• **Assignment**:
Reprint the listing. Every line must match the original exactly.

• **Raw data**:
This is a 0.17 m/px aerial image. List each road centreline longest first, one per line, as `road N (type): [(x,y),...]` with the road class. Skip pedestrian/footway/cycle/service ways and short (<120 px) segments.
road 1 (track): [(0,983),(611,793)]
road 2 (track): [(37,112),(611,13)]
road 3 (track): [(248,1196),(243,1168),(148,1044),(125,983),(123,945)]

• **Answer to this exercise**:
This is a 0.17 m/px aerial image. List each road centreline longest first, one per line, as `road N (type): [(x,y),...]` with the road class. Skip pedestrian/footway/cycle/service ways and short (<120 px) segments.
road 1 (track): [(0,983),(611,793)]
road 2 (track): [(37,112),(611,13)]
road 3 (track): [(248,1196),(243,1168),(148,1044),(125,983),(123,945)]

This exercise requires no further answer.